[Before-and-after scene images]
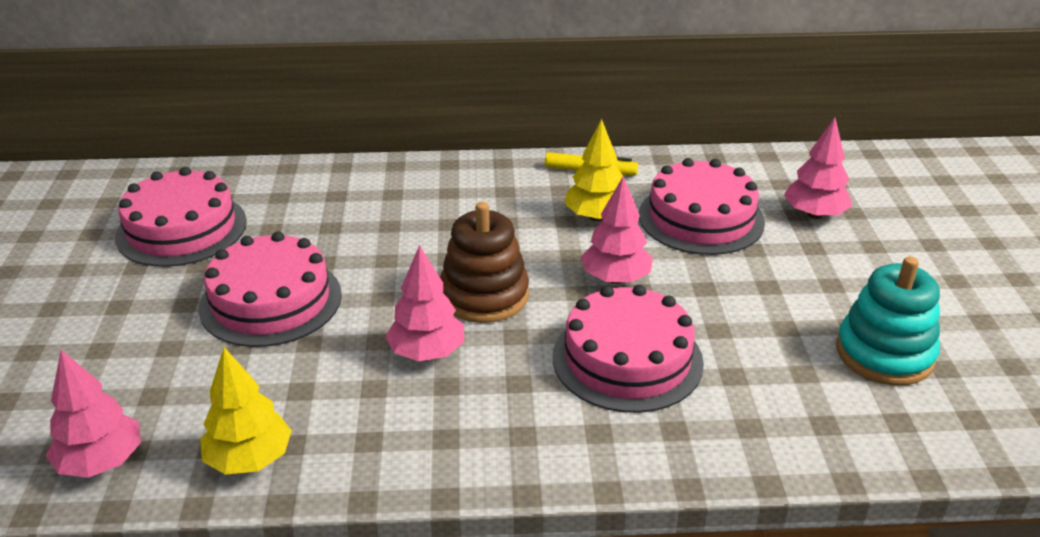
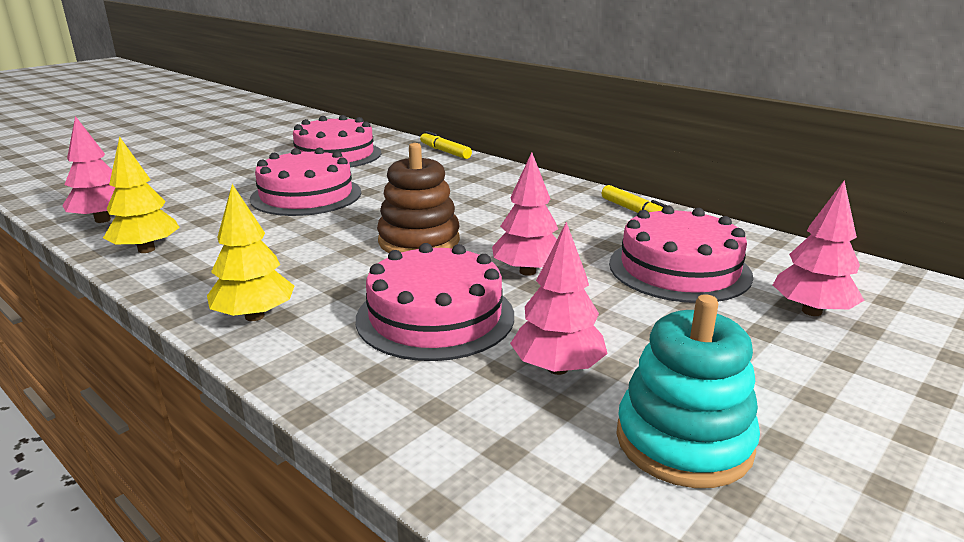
camera: 45 degrees right, 10 degrees down
(298, 169) = (445, 151): none -> yellow marker
(427, 352) = (325, 250): pink tree -> pink tree (557, 368)
(596, 217) = (587, 235): yellow tree -> yellow tree (254, 316)

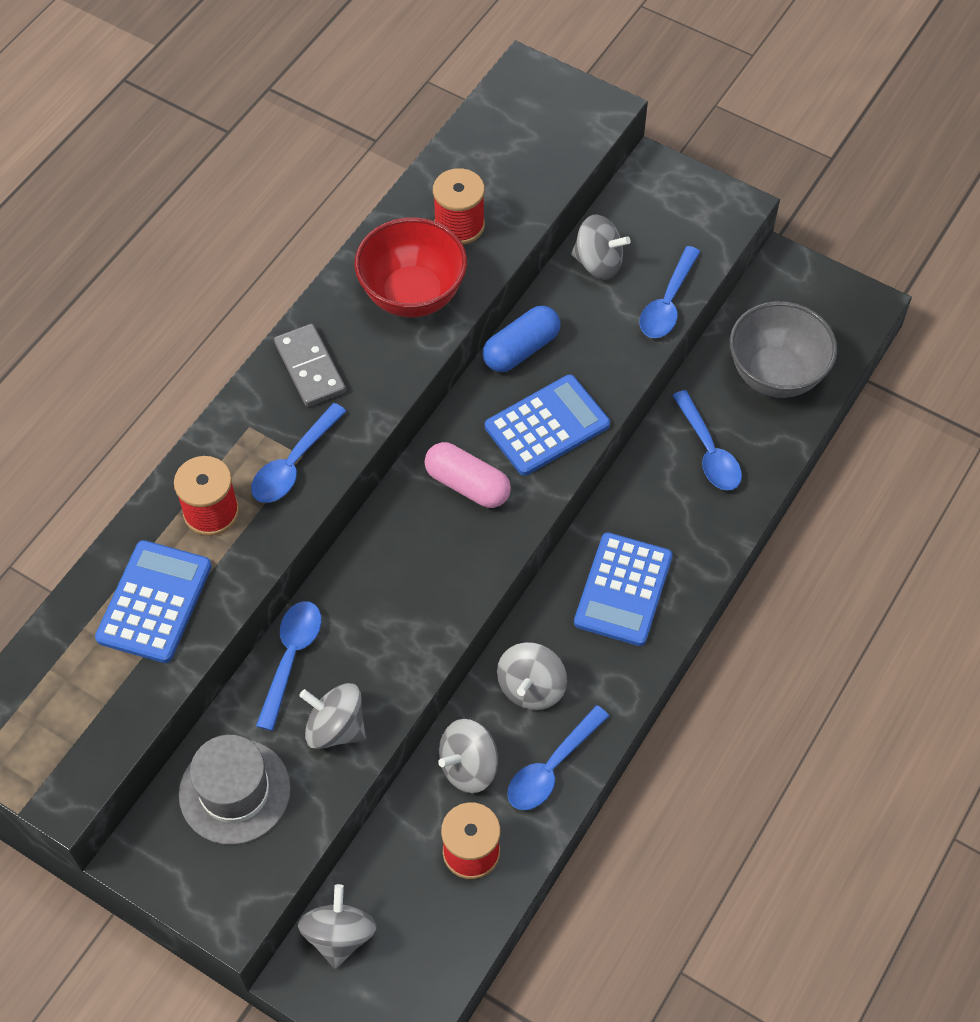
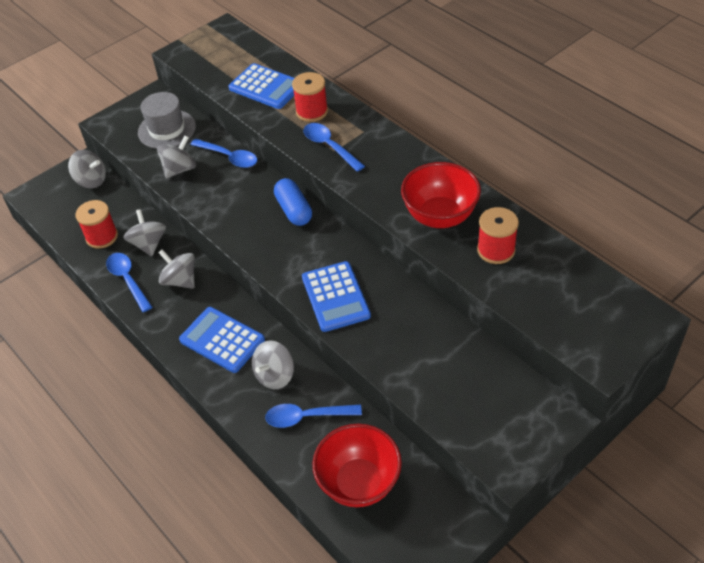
camera: 110 degrees right, 10 degrees down
(310, 368) = (397, 161): grey domino -> none
(467, 485) = (307, 248): pink capsule -> none
(521, 349) = (403, 295): blue capsule -> blue capsule (294, 210)
(598, 263) = (469, 357): grey spinning top -> grey spinning top (275, 375)
(668, 303) = (419, 393): blue spoon -> none
(775, 374) = (359, 483): grey bowl -> red bowl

■ WRITTEN TASK
Could you transcribe all of the data exactly, keeping every picture out of the copy?

■ SOLUTION TO THIS TASK
camera: 45 degrees right, 10 degrees down
(298, 169) = (445, 151): none -> yellow marker
(427, 352) = (325, 250): pink tree -> pink tree (557, 368)
(596, 217) = (587, 235): yellow tree -> yellow tree (254, 316)

camera: 110 degrees right, 10 degrees down
(310, 368) = (397, 161): grey domino -> none
(467, 485) = (307, 248): pink capsule -> none
(521, 349) = (403, 295): blue capsule -> blue capsule (294, 210)
(598, 263) = (469, 357): grey spinning top -> grey spinning top (275, 375)
(668, 303) = (419, 393): blue spoon -> none
(775, 374) = (359, 483): grey bowl -> red bowl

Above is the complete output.